- _Records from a collection_
—————

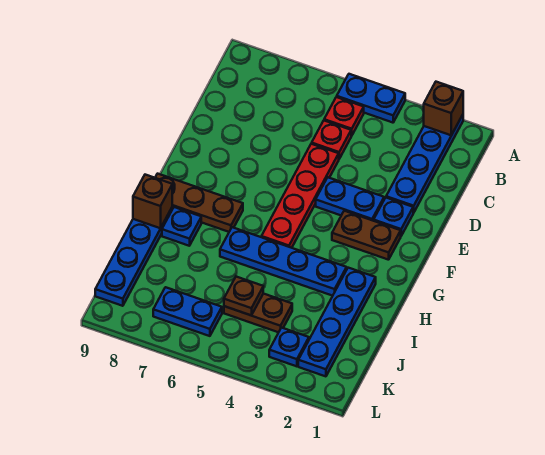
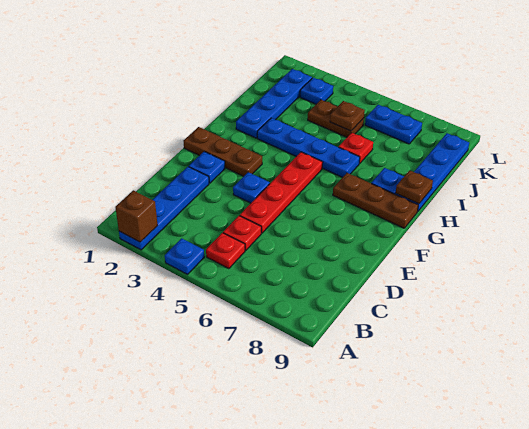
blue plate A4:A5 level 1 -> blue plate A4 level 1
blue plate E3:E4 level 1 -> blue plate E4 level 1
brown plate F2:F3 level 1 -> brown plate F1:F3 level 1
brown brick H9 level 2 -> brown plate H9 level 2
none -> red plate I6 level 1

—————

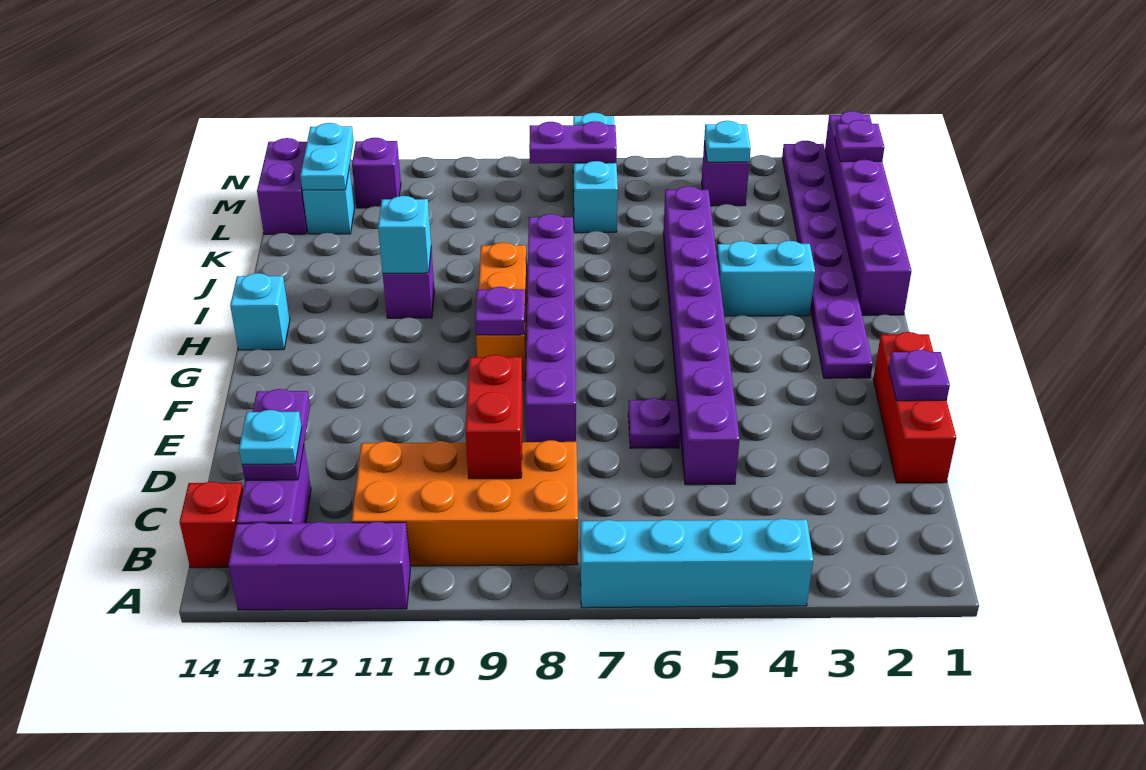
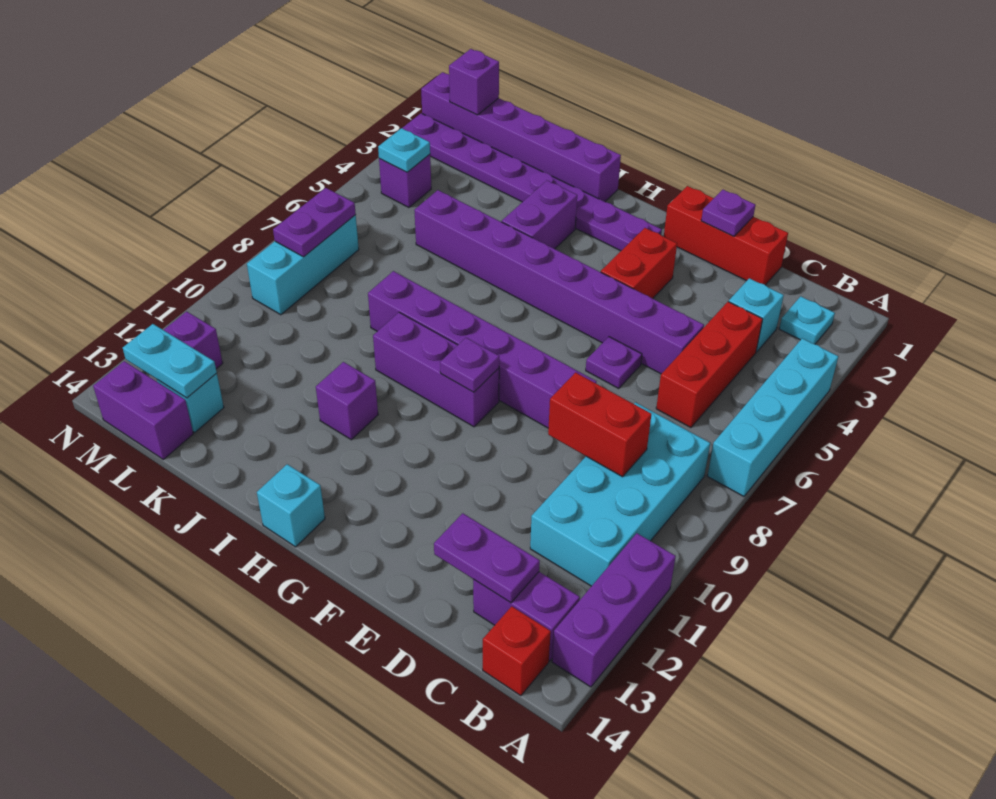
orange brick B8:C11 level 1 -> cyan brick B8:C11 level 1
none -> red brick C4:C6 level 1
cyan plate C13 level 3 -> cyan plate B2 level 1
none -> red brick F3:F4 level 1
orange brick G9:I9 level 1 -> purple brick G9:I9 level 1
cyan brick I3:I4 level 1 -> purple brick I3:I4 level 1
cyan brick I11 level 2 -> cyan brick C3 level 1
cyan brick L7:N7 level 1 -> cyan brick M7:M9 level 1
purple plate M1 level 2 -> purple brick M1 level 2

—————

- _Required action_
Going back to the entries above, set down exactly the lines that begin at the one with "blue plate A4:A5" and end at the one with "none -> red plate I6 level 1", both included, and nothing else.

- _Written answer_
blue plate A4:A5 level 1 -> blue plate A4 level 1
blue plate E3:E4 level 1 -> blue plate E4 level 1
brown plate F2:F3 level 1 -> brown plate F1:F3 level 1
brown brick H9 level 2 -> brown plate H9 level 2
none -> red plate I6 level 1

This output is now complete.